» **What needs to be done**: Beginning with the first line of the data below, reproduce every line unchanged, ending with the line that holds "can [532 426]".

» **Data shown**:
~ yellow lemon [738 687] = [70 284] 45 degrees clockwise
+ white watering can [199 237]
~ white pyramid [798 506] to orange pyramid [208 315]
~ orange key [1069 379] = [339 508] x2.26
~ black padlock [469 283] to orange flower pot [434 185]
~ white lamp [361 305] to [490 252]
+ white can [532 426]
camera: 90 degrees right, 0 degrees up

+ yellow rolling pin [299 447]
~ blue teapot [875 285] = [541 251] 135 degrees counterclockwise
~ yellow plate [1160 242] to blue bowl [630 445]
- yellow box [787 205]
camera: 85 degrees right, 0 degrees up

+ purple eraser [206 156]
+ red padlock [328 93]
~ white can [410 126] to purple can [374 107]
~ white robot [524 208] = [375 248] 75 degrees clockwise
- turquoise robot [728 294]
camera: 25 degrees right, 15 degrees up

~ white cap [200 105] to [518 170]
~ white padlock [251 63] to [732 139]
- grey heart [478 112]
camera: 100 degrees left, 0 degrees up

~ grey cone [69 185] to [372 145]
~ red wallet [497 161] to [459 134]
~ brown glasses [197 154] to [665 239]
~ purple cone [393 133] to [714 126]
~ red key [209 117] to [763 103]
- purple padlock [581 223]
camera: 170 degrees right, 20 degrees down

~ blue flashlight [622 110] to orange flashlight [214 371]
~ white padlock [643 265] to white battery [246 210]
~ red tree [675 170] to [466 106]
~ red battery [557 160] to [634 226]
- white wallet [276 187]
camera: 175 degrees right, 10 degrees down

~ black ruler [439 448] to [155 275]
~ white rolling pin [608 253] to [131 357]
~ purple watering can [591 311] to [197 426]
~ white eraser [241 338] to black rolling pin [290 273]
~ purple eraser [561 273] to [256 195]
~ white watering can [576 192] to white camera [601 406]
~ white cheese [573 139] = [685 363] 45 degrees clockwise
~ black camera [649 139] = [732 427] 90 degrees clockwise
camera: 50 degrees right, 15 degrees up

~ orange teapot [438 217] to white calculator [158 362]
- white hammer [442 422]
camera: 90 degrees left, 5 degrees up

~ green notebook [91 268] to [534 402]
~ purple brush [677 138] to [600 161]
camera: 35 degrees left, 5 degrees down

» **Expected answer**:
~ yellow lemon [738 687] = [70 284] 45 degrees clockwise
+ white watering can [199 237]
~ white pyramid [798 506] to orange pyramid [208 315]
~ orange key [1069 379] = [339 508] x2.26
~ black padlock [469 283] to orange flower pot [434 185]
~ white lamp [361 305] to [490 252]
+ white can [532 426]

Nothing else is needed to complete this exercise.